WHAT YOU SHOULD DO:
Find every line of the records that has "cylinder" and return it.

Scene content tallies
-*-
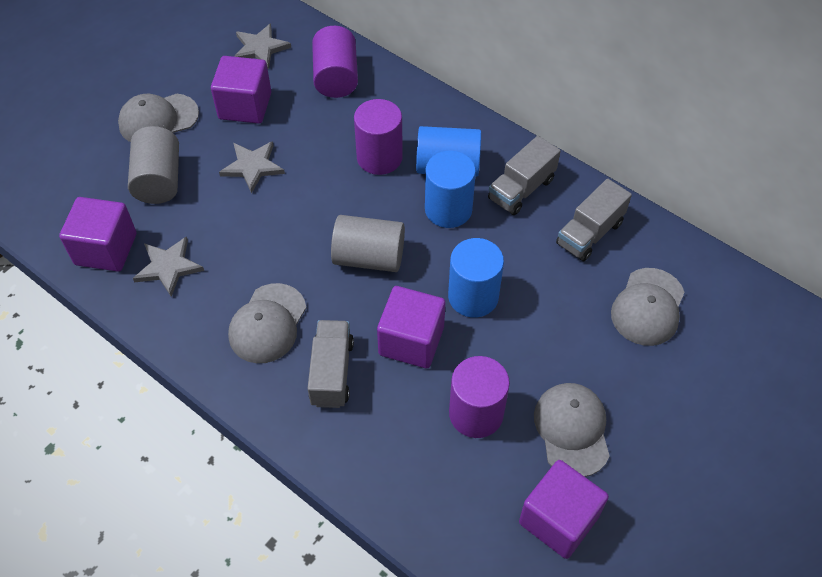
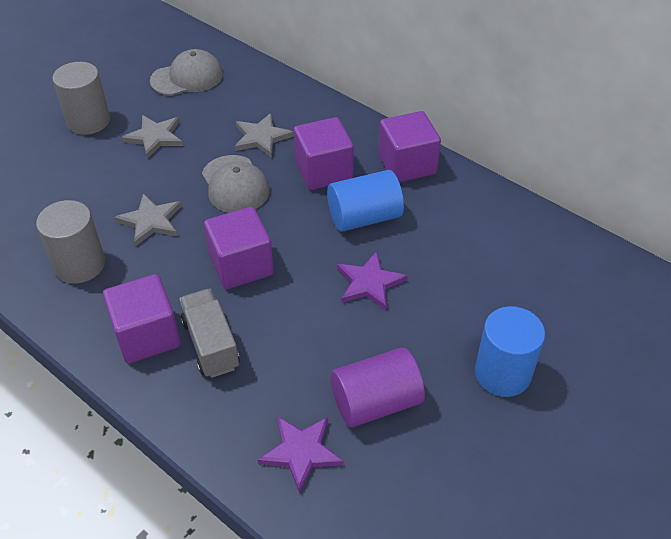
blue cylinder: 3 -> 2
grey cap: 4 -> 2
grey truck: 3 -> 1
purple cylinder: 3 -> 1
purple star: 0 -> 2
-*-
RESULT:
blue cylinder: 3 -> 2
purple cylinder: 3 -> 1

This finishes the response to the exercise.